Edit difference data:
------------------------------------------------------------
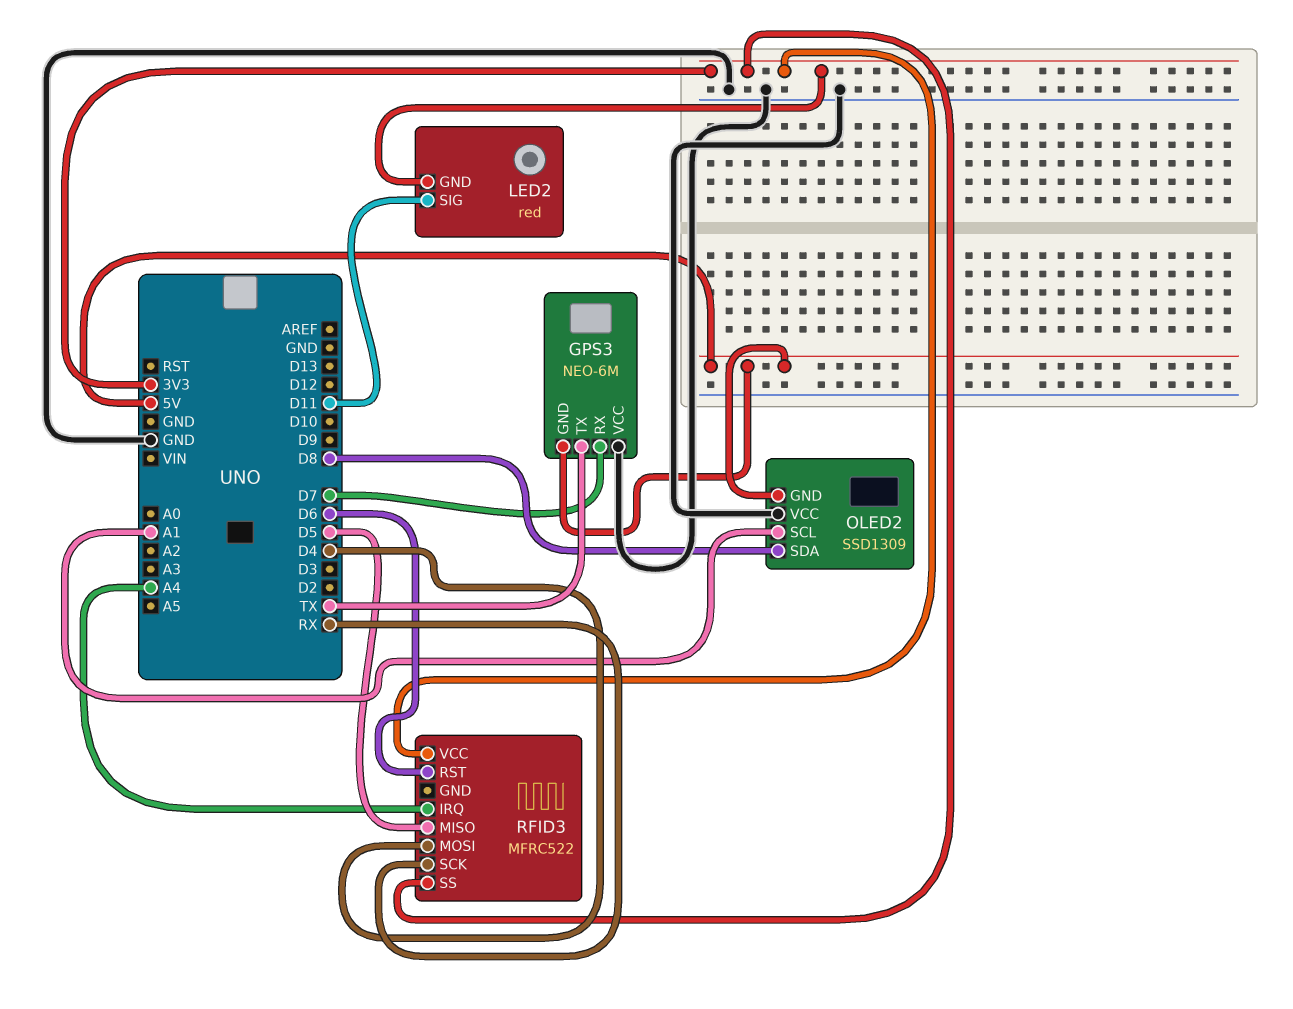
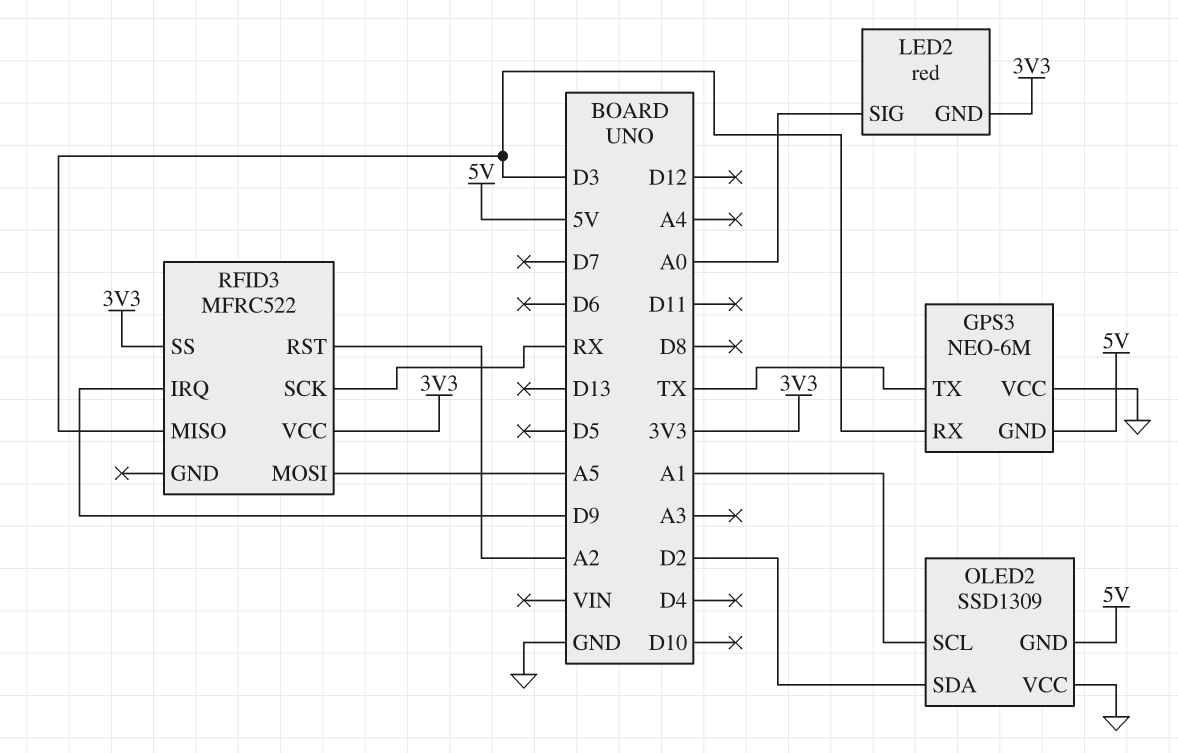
GPS3 pin RX: D7 -> D3
LED2 pin SIG: D11 -> A0
OLED2 pin SDA: D8 -> D2
RFID3 pin IRQ: A4 -> D9
RFID3 pin MISO: D5 -> D3
RFID3 pin MOSI: D4 -> A5
RFID3 pin RST: D6 -> A2

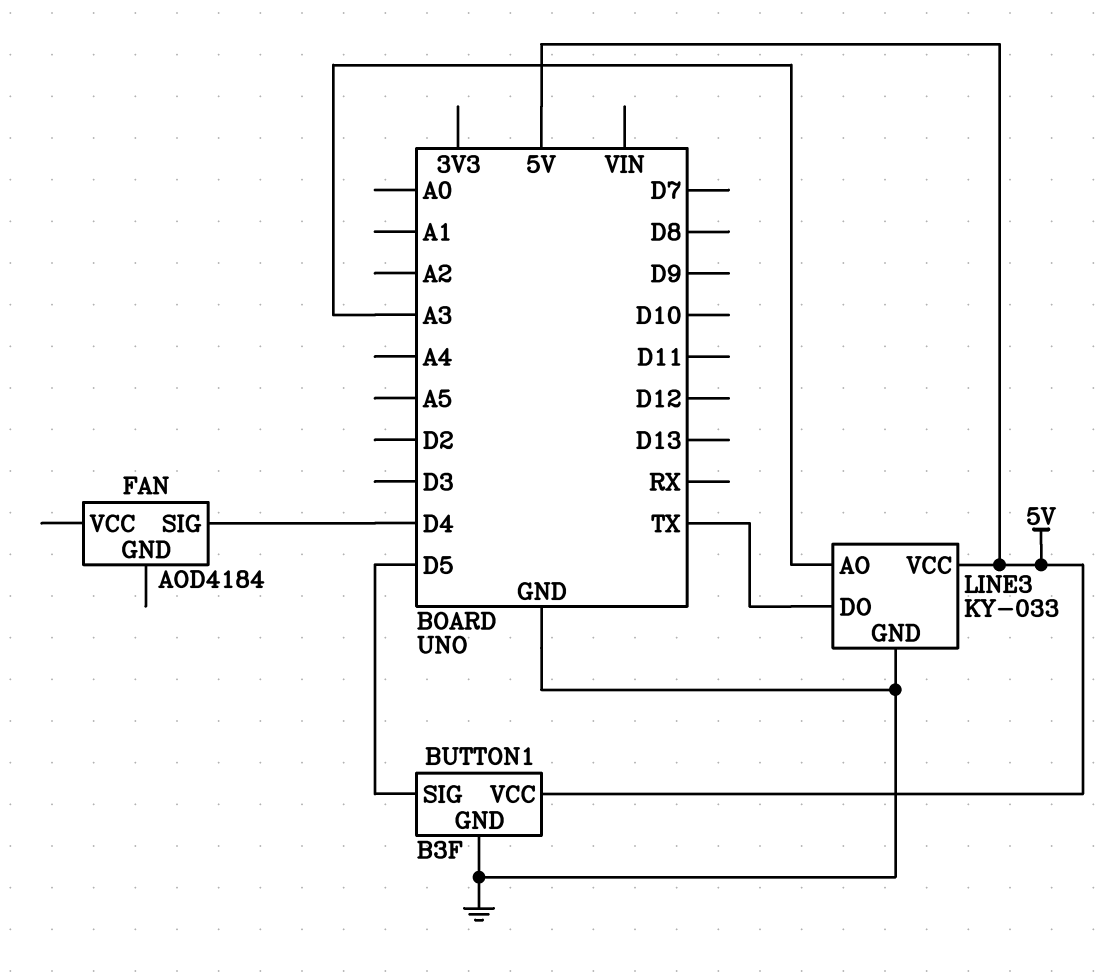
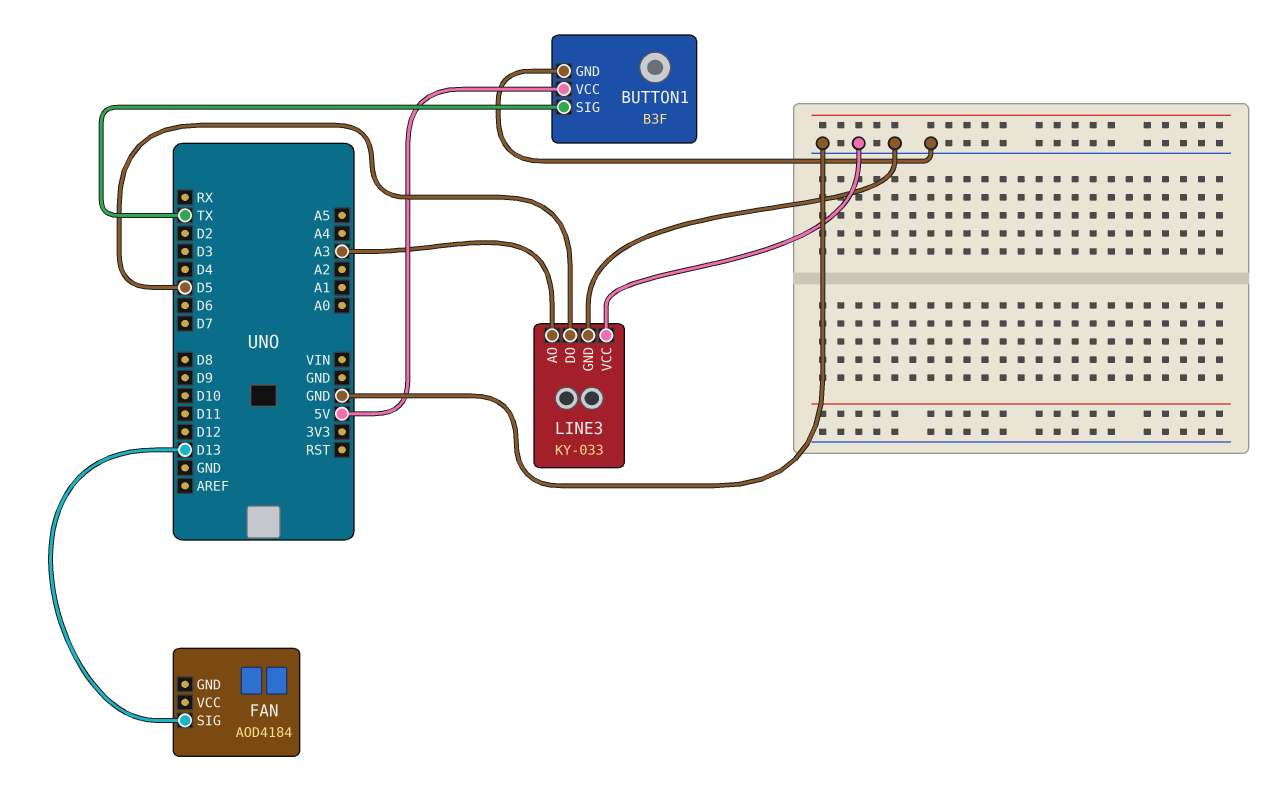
BUTTON1 pin SIG: D5 -> TX
FAN pin SIG: D4 -> D13
LINE3 pin DO: TX -> D5
LINE3 pin VCC: 5V -> GND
------------------------------------------------------------
**TASK BRIEF**: Your answer must consist only of the lines from the one containing "LED2 pin SIG: D11 -> A0" through the end of the entries, restated word for word, with no pictures.

**ANSWER TO THIS TASK**:
LED2 pin SIG: D11 -> A0
OLED2 pin SDA: D8 -> D2
RFID3 pin IRQ: A4 -> D9
RFID3 pin MISO: D5 -> D3
RFID3 pin MOSI: D4 -> A5
RFID3 pin RST: D6 -> A2

BUTTON1 pin SIG: D5 -> TX
FAN pin SIG: D4 -> D13
LINE3 pin DO: TX -> D5
LINE3 pin VCC: 5V -> GND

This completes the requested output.